- [Task inputs]:

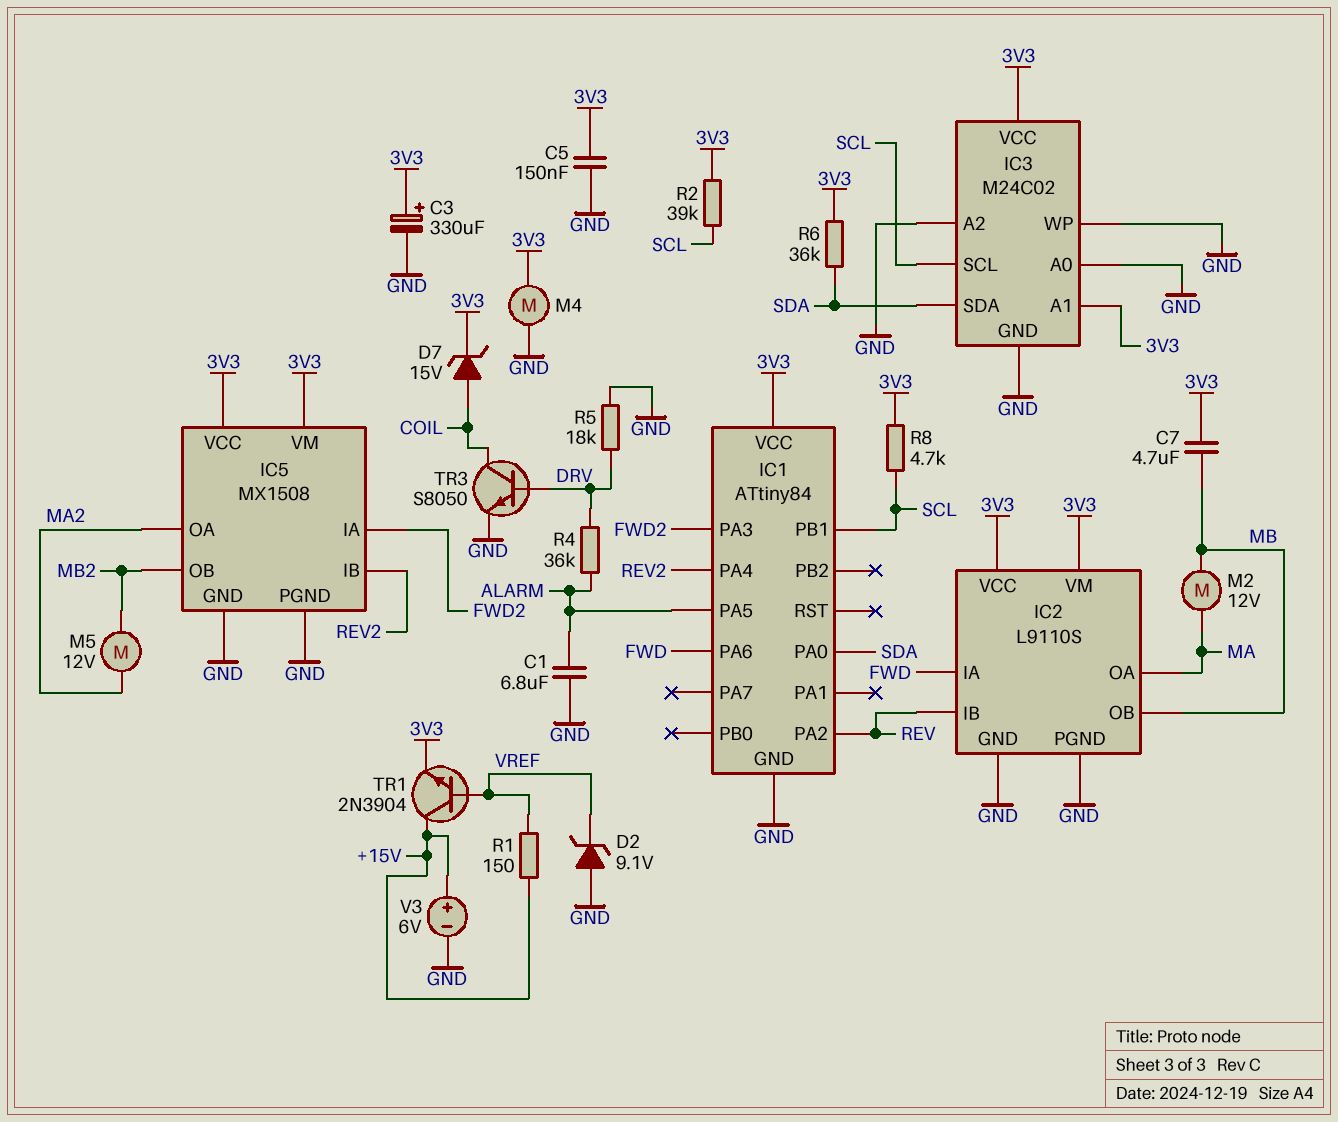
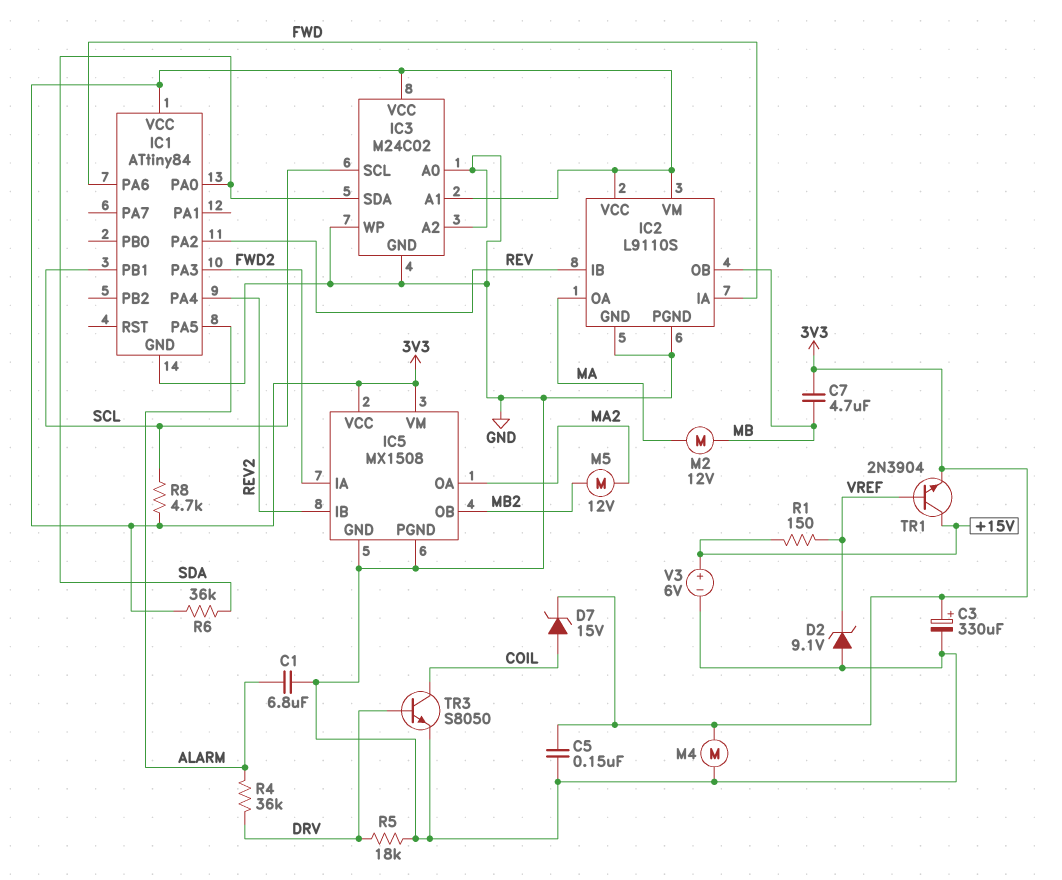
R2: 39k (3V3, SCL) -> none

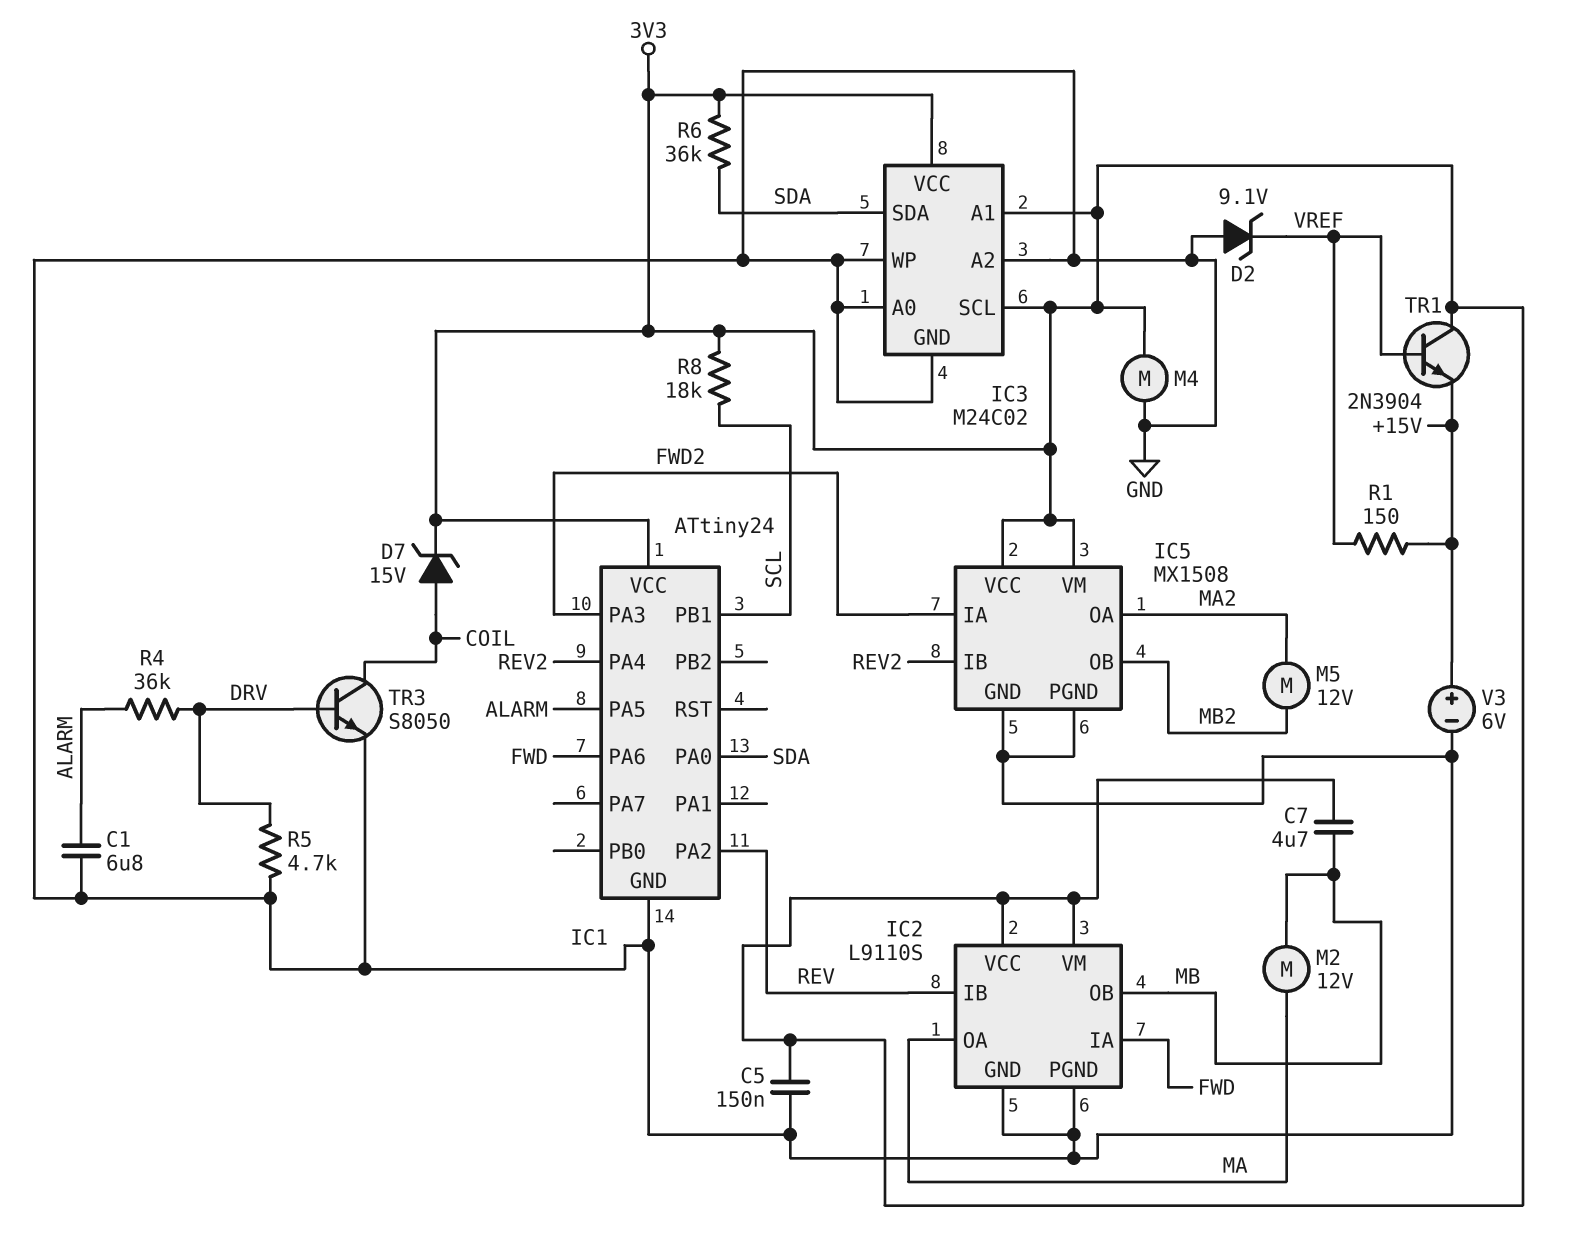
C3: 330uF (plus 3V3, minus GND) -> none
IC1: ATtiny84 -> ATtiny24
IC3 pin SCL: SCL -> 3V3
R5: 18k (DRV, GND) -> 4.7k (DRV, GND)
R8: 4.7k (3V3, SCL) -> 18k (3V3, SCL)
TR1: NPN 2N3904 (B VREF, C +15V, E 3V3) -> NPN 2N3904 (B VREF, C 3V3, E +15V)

- [Your instructions]: Lines from the one containing "IC3 pin SCL: SCL -> 3V3" to the last line above, both included: copy these exactly and write nothing else.

- [Exercise result]:
IC3 pin SCL: SCL -> 3V3
R5: 18k (DRV, GND) -> 4.7k (DRV, GND)
R8: 4.7k (3V3, SCL) -> 18k (3V3, SCL)
TR1: NPN 2N3904 (B VREF, C +15V, E 3V3) -> NPN 2N3904 (B VREF, C 3V3, E +15V)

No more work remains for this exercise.